* **Task instructions**:
Which lines below contain "green"? Copy every one of them.

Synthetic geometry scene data
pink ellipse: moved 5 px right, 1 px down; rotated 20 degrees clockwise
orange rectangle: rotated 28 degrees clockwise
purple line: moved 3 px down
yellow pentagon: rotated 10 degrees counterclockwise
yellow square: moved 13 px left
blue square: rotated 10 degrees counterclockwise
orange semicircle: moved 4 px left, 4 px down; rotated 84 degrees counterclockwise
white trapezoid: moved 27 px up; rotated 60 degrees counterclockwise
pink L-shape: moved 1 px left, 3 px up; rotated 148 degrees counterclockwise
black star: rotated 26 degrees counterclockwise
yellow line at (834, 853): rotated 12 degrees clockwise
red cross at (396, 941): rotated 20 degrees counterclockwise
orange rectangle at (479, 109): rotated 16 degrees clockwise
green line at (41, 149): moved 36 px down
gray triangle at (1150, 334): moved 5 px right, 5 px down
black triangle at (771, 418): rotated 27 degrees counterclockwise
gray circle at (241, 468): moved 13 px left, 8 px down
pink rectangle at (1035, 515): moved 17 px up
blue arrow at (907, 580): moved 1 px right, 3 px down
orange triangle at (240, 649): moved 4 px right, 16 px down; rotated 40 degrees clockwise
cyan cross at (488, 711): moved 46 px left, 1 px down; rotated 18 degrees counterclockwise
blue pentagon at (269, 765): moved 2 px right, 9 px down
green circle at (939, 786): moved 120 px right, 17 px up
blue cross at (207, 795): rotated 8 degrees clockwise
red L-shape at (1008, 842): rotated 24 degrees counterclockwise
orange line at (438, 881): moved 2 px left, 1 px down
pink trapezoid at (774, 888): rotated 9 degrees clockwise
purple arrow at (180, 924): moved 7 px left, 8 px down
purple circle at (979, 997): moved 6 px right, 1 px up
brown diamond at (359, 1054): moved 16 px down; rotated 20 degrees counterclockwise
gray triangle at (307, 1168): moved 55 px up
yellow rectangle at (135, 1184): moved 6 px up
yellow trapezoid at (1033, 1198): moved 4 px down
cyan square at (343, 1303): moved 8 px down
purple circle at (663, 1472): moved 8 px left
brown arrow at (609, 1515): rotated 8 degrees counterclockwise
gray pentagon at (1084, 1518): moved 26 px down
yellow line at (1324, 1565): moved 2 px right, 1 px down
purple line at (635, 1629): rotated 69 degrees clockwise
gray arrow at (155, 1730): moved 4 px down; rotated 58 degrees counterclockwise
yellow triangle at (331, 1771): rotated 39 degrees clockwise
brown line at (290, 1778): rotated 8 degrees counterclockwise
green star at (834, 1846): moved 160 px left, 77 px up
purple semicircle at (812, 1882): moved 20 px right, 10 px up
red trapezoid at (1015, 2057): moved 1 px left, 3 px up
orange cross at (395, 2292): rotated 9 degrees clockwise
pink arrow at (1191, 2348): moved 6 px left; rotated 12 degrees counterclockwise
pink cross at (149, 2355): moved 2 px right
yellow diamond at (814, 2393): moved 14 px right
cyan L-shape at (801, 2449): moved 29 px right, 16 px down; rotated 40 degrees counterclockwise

* **Answer**:
green line at (41, 149): moved 36 px down
green circle at (939, 786): moved 120 px right, 17 px up
green star at (834, 1846): moved 160 px left, 77 px up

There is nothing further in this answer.